> _What you need to do_: Find how many lines of the entries contain the word "camera", then report that figure alone.

> _Source information_:
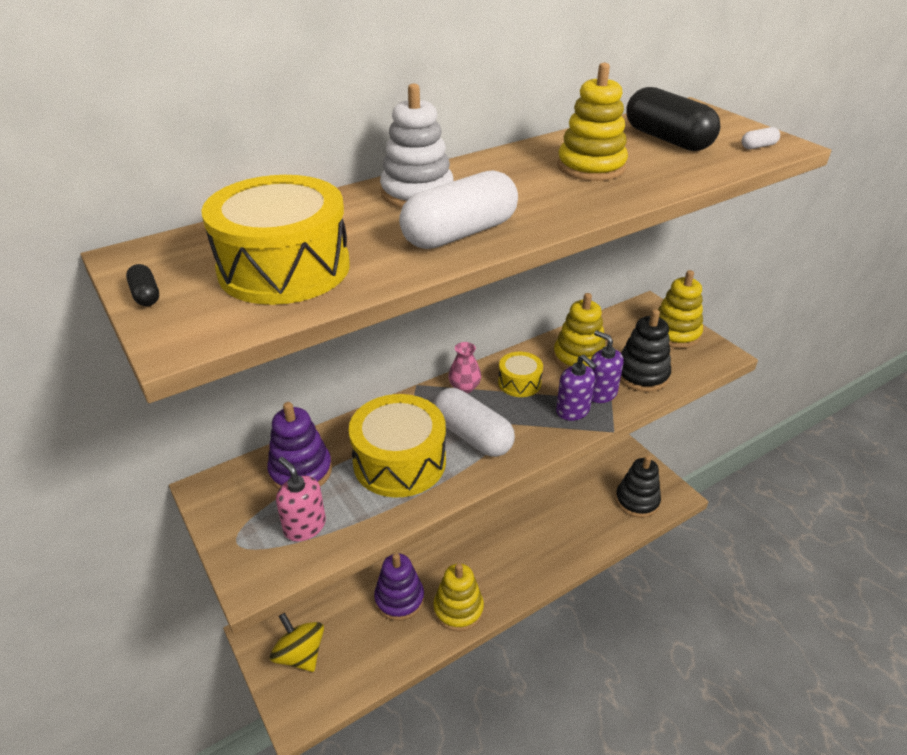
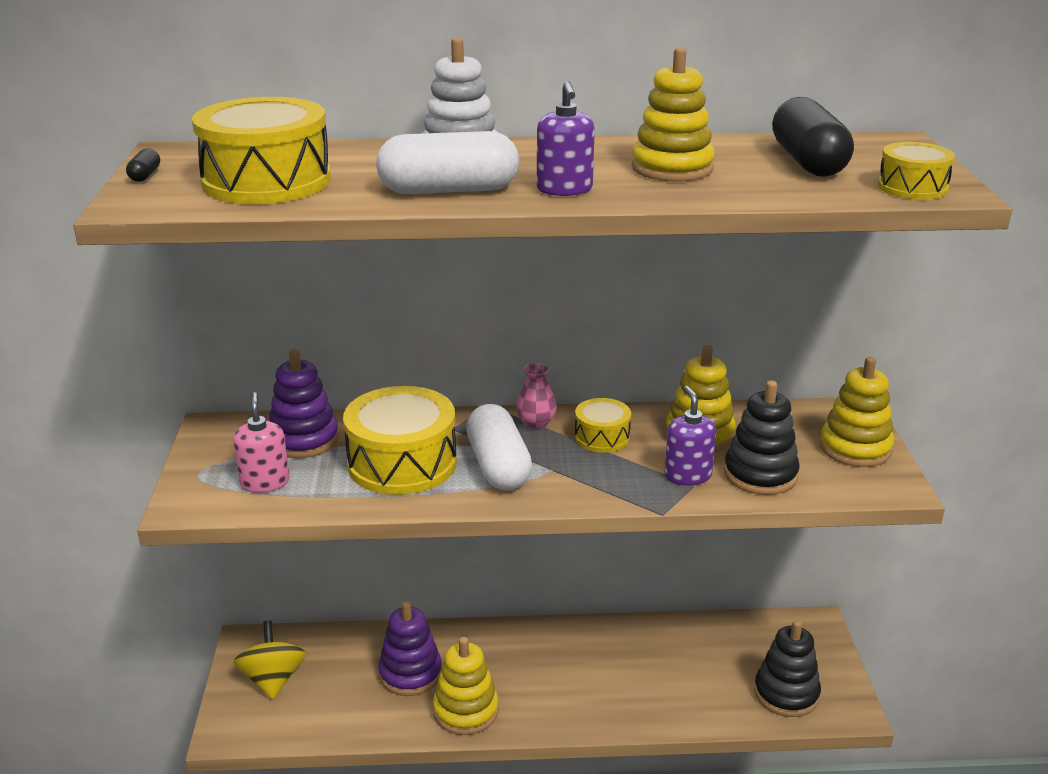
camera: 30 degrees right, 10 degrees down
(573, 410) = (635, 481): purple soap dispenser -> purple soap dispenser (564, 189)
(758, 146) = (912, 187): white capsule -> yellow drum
==
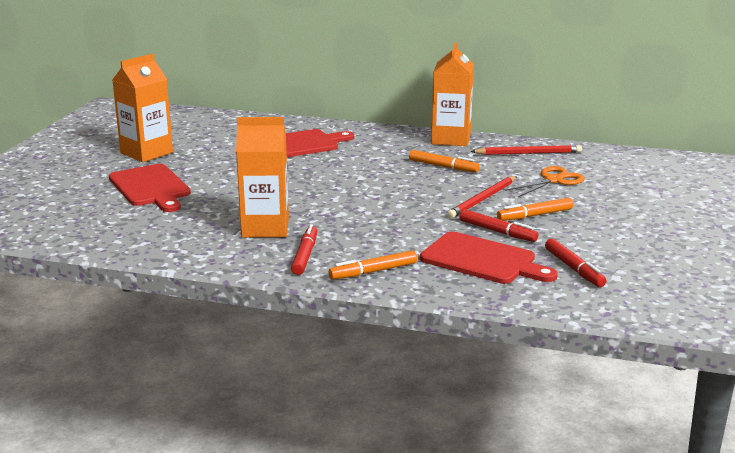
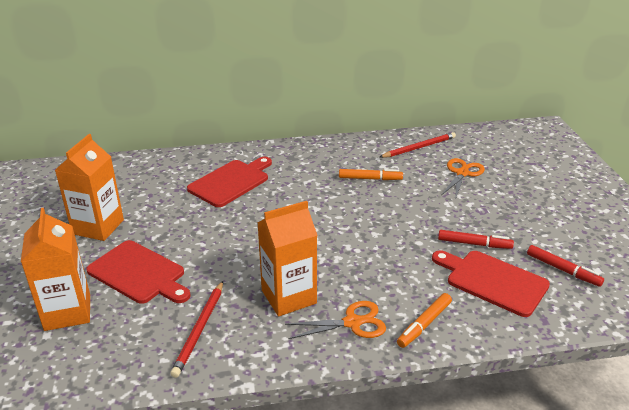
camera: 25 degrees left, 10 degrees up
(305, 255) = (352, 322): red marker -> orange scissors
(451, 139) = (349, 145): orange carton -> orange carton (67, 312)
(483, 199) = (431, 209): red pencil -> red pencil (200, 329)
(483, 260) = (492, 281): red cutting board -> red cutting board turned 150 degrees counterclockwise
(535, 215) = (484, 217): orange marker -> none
==
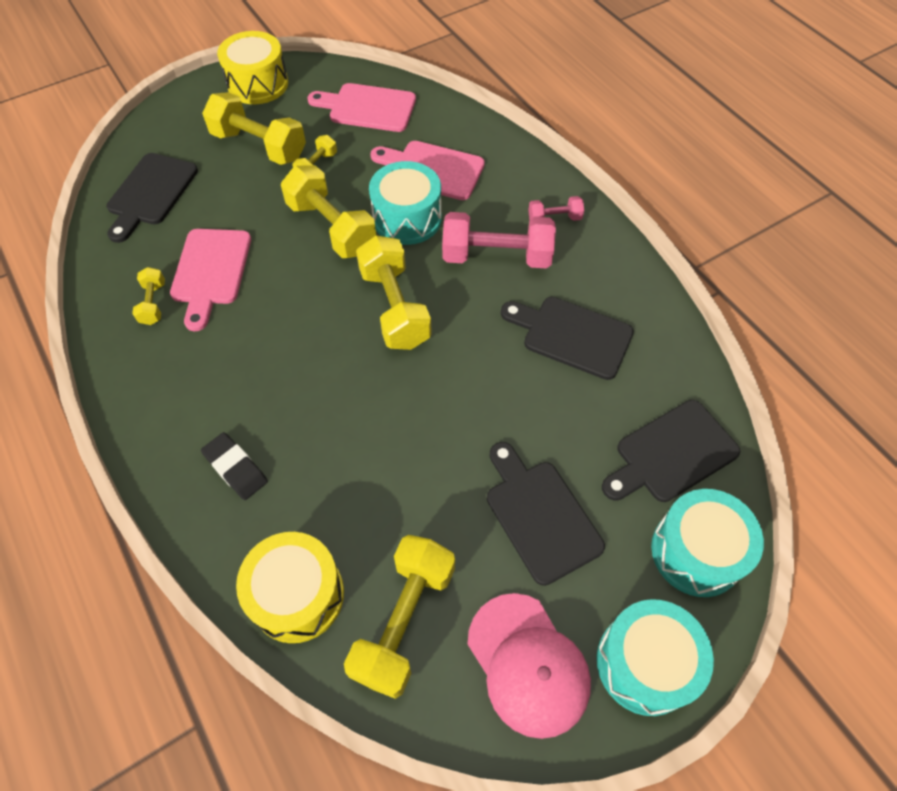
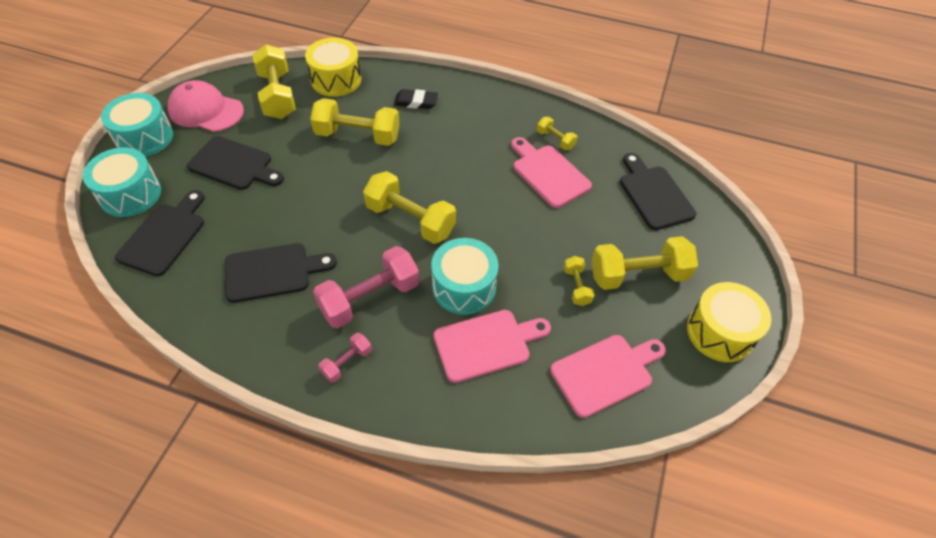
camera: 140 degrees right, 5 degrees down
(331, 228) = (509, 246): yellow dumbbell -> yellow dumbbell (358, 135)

> _Result of this task_: 3